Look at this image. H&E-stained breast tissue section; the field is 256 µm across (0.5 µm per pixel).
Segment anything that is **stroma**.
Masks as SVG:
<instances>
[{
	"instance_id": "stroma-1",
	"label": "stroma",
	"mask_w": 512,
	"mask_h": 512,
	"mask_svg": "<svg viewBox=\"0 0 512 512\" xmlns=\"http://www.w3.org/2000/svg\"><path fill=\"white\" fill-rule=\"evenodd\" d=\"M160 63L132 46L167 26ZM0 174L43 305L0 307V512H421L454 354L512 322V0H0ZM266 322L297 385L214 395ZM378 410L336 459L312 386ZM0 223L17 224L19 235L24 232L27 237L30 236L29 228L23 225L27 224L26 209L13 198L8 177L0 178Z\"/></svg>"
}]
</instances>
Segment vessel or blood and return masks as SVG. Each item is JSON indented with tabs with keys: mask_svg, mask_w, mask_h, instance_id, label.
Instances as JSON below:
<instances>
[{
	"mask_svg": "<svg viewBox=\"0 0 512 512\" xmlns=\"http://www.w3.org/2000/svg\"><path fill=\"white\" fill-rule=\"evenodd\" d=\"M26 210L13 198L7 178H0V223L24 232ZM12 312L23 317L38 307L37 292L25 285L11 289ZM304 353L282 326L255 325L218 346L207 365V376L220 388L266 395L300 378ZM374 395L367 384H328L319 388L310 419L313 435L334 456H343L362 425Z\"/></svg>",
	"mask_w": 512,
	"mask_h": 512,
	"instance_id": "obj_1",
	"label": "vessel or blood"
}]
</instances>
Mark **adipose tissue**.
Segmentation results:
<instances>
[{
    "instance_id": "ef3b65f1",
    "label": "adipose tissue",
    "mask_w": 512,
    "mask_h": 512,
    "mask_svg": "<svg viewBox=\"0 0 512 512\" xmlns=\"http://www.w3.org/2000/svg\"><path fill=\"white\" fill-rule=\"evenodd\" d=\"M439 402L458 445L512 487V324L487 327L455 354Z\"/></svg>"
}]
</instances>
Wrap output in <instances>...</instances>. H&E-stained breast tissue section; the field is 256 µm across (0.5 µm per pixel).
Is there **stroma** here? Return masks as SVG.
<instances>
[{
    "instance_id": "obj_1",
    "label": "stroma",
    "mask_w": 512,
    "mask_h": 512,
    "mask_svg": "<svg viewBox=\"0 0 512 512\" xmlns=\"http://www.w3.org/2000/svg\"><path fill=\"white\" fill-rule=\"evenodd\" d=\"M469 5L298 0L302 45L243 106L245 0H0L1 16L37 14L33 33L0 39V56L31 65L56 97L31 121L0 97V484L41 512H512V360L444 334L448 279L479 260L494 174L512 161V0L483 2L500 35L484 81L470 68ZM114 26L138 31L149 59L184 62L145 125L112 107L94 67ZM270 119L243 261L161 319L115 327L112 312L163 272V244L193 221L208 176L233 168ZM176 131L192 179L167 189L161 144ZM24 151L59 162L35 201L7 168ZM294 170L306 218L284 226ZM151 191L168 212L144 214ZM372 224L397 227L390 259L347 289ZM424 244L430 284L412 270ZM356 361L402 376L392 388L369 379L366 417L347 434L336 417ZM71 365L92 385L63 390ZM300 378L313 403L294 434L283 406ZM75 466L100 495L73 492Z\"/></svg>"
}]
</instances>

• **PROBLEM**
Reproduce the material exactly, with every line intact.

• **WRITTEN ANSWER**
Look at this image. H&E-stained breast tissue section; the field is 256 µm across (0.5 µm per pixel).
Segment anything that is **stroma**.
Masks as SVG:
<instances>
[{
	"instance_id": "stroma-1",
	"label": "stroma",
	"mask_w": 512,
	"mask_h": 512,
	"mask_svg": "<svg viewBox=\"0 0 512 512\" xmlns=\"http://www.w3.org/2000/svg\"><path fill=\"white\" fill-rule=\"evenodd\" d=\"M160 63L132 46L167 26ZM0 174L43 305L0 307V512H421L454 354L512 322V0H0ZM266 322L297 385L214 395ZM378 410L336 459L312 386ZM0 223L17 224L19 235L24 232L27 237L30 236L29 228L23 225L27 224L26 209L13 198L8 177L0 178Z\"/></svg>"
}]
</instances>
Segment vessel or blood and return masks as SVG. Each item is JSON indented with tabs with keys: mask_svg, mask_w, mask_h, instance_id, label.
Instances as JSON below:
<instances>
[{
	"mask_svg": "<svg viewBox=\"0 0 512 512\" xmlns=\"http://www.w3.org/2000/svg\"><path fill=\"white\" fill-rule=\"evenodd\" d=\"M26 210L13 198L7 178H0V223L24 232ZM12 312L23 317L38 307L37 292L25 285L11 289ZM304 353L282 326L255 325L218 346L207 365V376L220 388L266 395L300 378ZM374 395L367 384H328L319 388L310 419L313 435L334 456H343L362 425Z\"/></svg>",
	"mask_w": 512,
	"mask_h": 512,
	"instance_id": "obj_1",
	"label": "vessel or blood"
}]
</instances>
Mark **adipose tissue**.
Segmentation results:
<instances>
[{
    "instance_id": "ef3b65f1",
    "label": "adipose tissue",
    "mask_w": 512,
    "mask_h": 512,
    "mask_svg": "<svg viewBox=\"0 0 512 512\" xmlns=\"http://www.w3.org/2000/svg\"><path fill=\"white\" fill-rule=\"evenodd\" d=\"M439 402L458 445L512 487V324L487 327L455 354Z\"/></svg>"
}]
</instances>
Wrap output in <instances>...</instances>. H&E-stained breast tissue section; the field is 256 µm across (0.5 µm per pixel).
Is there **stroma** here? Return masks as SVG.
<instances>
[{
    "instance_id": "obj_1",
    "label": "stroma",
    "mask_w": 512,
    "mask_h": 512,
    "mask_svg": "<svg viewBox=\"0 0 512 512\" xmlns=\"http://www.w3.org/2000/svg\"><path fill=\"white\" fill-rule=\"evenodd\" d=\"M469 5L298 0L302 45L243 106L245 0H0L1 16L37 14L33 33L0 39V56L31 65L56 97L31 121L0 97V484L41 512H512V360L444 334L448 279L479 260L494 174L512 161V0L483 2L500 35L484 81L470 68ZM114 26L138 31L149 59L184 62L145 125L112 107L94 67ZM270 119L243 261L161 319L115 327L112 312L163 272V244L193 221L208 176L233 168ZM176 131L192 179L167 189L161 144ZM24 151L59 162L35 201L7 168ZM294 170L306 218L284 226ZM151 191L168 212L144 214ZM372 224L397 227L390 259L347 289ZM424 244L430 284L412 270ZM356 361L402 376L392 388L369 379L366 417L347 434L336 417ZM71 365L92 385L63 390ZM300 378L313 403L294 434L283 406ZM75 466L100 495L73 492Z\"/></svg>"
}]
</instances>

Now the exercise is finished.